-- DATA FOR THIS TASK --
-- begin --
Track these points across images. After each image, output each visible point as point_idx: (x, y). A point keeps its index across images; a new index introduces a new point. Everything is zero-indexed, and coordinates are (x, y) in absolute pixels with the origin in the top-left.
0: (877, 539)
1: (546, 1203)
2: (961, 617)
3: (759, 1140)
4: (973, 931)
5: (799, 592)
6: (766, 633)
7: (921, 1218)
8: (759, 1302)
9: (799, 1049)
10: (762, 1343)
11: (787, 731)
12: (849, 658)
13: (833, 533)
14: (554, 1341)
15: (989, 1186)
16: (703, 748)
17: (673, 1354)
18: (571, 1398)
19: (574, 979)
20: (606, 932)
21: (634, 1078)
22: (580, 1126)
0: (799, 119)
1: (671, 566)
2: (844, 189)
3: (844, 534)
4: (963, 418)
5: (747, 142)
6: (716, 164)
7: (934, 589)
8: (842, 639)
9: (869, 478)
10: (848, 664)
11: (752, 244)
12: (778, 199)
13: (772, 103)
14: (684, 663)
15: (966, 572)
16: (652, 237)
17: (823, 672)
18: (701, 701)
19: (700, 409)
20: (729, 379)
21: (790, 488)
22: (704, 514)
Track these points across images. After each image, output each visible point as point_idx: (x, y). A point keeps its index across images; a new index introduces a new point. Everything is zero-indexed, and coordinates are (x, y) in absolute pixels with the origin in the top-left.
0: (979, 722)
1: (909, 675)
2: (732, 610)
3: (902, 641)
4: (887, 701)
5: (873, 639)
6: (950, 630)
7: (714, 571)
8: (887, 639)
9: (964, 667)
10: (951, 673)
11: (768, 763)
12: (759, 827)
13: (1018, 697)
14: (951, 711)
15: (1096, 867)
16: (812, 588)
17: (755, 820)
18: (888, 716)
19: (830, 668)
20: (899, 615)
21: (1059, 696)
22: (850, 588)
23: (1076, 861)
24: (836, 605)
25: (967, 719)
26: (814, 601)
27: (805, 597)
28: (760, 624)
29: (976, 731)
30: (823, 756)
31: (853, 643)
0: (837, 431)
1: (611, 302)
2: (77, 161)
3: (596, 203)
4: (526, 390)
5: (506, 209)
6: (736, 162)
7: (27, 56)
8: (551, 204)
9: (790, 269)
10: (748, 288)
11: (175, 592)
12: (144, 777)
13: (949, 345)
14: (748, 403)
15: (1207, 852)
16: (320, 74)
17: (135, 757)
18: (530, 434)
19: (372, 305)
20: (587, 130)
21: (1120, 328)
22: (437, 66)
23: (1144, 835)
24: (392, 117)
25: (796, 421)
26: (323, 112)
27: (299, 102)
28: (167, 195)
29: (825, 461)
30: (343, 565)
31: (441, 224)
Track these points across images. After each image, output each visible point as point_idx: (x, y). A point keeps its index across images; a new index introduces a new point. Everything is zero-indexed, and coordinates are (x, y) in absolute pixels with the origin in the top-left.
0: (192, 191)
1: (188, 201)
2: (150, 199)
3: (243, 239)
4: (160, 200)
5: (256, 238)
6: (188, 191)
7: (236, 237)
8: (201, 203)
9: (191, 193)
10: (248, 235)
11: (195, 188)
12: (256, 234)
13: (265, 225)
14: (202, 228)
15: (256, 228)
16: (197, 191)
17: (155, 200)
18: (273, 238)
-- end --
-- WORK TO BE COMPLETED --
Copy the rows word for word, from the first line of the rows up to and including the line that contains "14: (554, 1341)".

-- WRITTEN SOLUTION --
Track these points across images. After each image, output each visible point as point_idx: (x, y). A point keeps its index across images; a new index introduces a new point. Everything is zero-indexed, and coordinates are (x, y) in absolute pixels with the origin in the top-left.
0: (877, 539)
1: (546, 1203)
2: (961, 617)
3: (759, 1140)
4: (973, 931)
5: (799, 592)
6: (766, 633)
7: (921, 1218)
8: (759, 1302)
9: (799, 1049)
10: (762, 1343)
11: (787, 731)
12: (849, 658)
13: (833, 533)
14: (554, 1341)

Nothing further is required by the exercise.